▸ **Exercise prompt**: Using the entries below, write out the line with "black light bulb: 0 -> 1", the line with "brown dumbbell: 2 -> 5", and every line in between, exactly as each is written.

=== Provided data ===

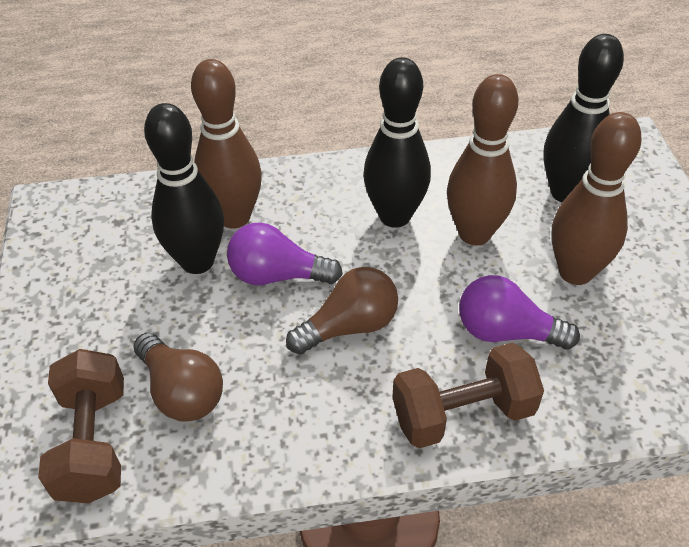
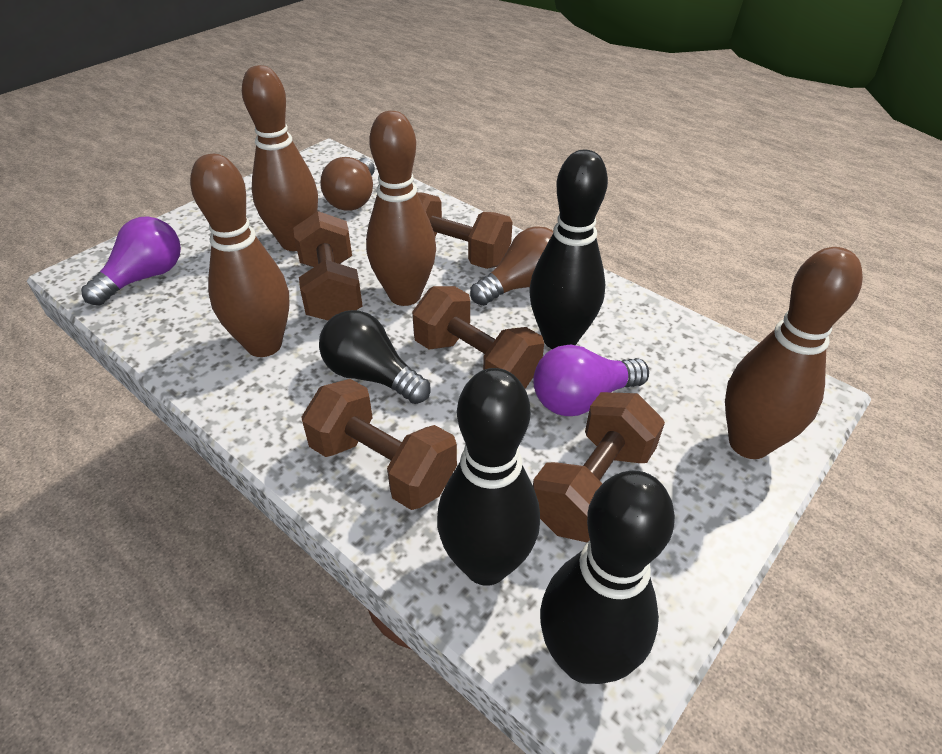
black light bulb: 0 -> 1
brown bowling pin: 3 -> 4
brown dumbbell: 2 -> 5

===
=== Provided data ===

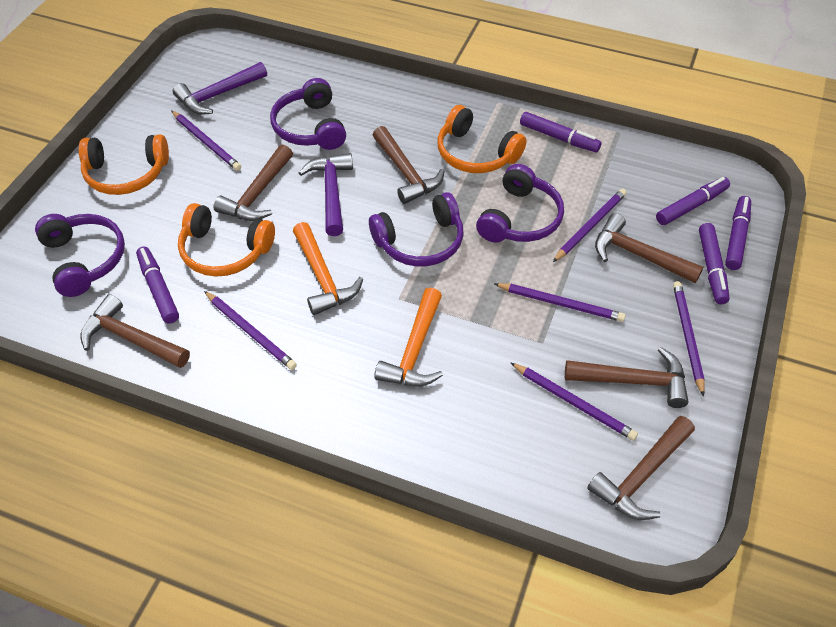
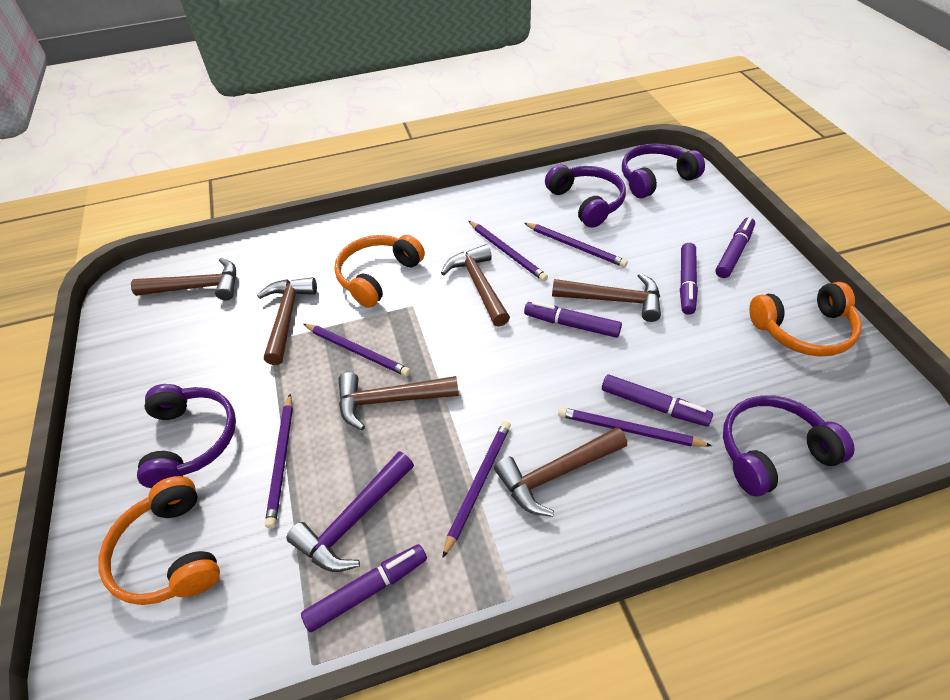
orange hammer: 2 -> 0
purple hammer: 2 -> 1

===

▸ **Finished exercise**:
black light bulb: 0 -> 1
brown bowling pin: 3 -> 4
brown dumbbell: 2 -> 5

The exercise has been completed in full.